* Description of the task *
Reproduce the records below verbatim, starting from the first line and ending with the line that contains "London: 5:51 -> 4:51", including both of those lines.

• • • • •

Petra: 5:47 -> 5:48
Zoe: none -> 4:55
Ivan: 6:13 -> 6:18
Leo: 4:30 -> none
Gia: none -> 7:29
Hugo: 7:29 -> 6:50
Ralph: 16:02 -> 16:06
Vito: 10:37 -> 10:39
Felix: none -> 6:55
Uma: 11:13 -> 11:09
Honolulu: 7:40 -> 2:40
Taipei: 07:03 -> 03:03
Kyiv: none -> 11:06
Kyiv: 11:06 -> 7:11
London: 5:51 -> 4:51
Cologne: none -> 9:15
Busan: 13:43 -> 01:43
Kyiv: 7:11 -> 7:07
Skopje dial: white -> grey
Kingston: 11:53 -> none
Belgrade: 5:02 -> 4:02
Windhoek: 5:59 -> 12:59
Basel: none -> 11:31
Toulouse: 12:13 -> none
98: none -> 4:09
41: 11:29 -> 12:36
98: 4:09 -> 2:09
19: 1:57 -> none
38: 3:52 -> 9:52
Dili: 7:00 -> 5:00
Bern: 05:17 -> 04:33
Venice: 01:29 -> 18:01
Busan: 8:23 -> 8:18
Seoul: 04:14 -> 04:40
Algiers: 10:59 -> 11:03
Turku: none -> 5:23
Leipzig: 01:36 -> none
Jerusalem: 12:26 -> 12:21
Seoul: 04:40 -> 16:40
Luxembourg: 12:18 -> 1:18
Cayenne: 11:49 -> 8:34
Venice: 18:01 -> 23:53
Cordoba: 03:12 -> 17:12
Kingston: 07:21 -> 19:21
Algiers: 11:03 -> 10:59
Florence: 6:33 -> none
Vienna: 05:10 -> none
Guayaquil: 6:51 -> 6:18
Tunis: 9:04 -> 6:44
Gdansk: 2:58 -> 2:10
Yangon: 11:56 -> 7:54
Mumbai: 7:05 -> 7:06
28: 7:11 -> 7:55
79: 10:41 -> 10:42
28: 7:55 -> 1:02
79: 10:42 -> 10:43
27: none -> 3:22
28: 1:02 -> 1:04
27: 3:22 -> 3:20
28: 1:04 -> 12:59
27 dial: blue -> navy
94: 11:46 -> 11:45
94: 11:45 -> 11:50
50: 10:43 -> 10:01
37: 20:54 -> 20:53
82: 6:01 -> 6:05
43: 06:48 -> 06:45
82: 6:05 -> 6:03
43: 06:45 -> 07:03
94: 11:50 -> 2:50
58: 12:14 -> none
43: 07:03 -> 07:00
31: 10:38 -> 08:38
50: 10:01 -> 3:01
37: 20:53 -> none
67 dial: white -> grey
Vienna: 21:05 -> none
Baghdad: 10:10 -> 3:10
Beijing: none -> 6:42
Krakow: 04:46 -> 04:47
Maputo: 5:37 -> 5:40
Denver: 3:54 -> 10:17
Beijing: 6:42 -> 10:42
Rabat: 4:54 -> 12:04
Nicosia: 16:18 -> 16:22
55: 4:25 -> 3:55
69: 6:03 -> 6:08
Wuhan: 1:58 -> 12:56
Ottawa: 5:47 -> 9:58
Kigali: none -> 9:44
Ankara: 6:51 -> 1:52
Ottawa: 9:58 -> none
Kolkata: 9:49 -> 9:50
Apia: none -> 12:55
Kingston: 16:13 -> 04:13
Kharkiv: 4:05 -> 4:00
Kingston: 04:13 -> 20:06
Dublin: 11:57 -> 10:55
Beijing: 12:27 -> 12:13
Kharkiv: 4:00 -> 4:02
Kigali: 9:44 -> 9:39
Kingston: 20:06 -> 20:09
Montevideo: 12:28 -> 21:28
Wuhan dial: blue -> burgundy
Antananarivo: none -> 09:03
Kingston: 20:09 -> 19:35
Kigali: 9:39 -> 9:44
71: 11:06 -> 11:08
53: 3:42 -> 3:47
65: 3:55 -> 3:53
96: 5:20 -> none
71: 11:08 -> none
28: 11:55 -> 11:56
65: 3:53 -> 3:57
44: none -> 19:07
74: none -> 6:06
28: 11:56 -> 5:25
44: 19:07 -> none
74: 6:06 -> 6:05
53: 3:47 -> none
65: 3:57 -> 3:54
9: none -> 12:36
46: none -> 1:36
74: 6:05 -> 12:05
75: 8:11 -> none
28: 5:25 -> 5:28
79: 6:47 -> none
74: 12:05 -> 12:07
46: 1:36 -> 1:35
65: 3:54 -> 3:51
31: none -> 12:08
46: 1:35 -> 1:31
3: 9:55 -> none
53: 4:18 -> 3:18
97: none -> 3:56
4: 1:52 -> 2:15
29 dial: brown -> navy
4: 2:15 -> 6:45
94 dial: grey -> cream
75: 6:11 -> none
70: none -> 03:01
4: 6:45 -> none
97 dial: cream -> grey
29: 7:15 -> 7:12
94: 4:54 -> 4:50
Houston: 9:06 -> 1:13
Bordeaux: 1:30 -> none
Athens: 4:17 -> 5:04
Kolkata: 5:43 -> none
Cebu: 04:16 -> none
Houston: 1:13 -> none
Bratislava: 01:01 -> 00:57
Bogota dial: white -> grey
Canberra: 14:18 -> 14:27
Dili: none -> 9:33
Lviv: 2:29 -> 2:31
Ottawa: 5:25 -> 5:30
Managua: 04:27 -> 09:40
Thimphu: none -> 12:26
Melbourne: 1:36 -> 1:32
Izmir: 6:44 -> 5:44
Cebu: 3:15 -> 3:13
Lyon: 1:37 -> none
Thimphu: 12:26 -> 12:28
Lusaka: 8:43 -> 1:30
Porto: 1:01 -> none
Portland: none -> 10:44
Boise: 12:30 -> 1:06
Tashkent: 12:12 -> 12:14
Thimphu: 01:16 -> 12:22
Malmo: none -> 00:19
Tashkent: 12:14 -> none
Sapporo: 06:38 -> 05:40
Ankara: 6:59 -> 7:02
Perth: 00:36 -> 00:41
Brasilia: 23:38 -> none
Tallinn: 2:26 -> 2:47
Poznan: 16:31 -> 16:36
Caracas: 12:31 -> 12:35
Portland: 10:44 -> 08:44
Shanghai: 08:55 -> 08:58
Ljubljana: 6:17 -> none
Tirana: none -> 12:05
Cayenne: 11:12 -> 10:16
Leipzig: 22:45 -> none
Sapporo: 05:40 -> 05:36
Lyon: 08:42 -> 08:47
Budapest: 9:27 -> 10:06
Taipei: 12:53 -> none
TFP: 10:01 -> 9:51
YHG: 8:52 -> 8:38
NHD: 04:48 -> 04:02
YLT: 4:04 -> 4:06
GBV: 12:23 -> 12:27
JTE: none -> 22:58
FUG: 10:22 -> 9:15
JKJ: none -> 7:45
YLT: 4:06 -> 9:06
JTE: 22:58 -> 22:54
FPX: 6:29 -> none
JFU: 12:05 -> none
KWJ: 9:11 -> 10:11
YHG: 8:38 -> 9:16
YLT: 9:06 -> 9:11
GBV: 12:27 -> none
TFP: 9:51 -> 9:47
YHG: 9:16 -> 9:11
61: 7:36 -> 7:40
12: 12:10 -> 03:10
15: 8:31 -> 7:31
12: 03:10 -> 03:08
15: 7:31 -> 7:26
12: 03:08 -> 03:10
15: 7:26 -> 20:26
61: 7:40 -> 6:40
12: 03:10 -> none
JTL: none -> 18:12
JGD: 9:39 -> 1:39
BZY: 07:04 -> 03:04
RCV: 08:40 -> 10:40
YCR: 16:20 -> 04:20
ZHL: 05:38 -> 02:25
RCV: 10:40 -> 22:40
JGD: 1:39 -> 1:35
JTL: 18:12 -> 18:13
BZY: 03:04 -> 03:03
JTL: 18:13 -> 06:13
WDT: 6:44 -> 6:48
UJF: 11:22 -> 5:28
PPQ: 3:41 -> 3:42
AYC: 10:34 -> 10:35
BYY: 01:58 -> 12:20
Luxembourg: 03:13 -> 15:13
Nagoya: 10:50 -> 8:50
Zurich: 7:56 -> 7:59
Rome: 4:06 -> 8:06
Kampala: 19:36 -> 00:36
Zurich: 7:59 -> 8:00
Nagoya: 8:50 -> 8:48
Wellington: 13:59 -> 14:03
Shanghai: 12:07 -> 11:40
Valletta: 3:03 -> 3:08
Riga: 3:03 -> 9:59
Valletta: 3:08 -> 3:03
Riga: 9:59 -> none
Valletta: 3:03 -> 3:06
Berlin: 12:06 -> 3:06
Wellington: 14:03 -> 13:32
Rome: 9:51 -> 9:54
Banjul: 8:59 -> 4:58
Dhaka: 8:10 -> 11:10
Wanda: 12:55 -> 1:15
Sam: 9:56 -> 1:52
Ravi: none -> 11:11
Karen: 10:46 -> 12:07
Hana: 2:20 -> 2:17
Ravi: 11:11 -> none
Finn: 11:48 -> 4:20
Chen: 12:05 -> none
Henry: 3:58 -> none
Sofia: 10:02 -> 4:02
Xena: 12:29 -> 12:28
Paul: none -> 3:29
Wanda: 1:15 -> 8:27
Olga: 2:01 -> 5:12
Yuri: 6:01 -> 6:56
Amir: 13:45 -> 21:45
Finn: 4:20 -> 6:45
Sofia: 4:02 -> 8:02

• • • • •

* Written response *
Petra: 5:47 -> 5:48
Zoe: none -> 4:55
Ivan: 6:13 -> 6:18
Leo: 4:30 -> none
Gia: none -> 7:29
Hugo: 7:29 -> 6:50
Ralph: 16:02 -> 16:06
Vito: 10:37 -> 10:39
Felix: none -> 6:55
Uma: 11:13 -> 11:09
Honolulu: 7:40 -> 2:40
Taipei: 07:03 -> 03:03
Kyiv: none -> 11:06
Kyiv: 11:06 -> 7:11
London: 5:51 -> 4:51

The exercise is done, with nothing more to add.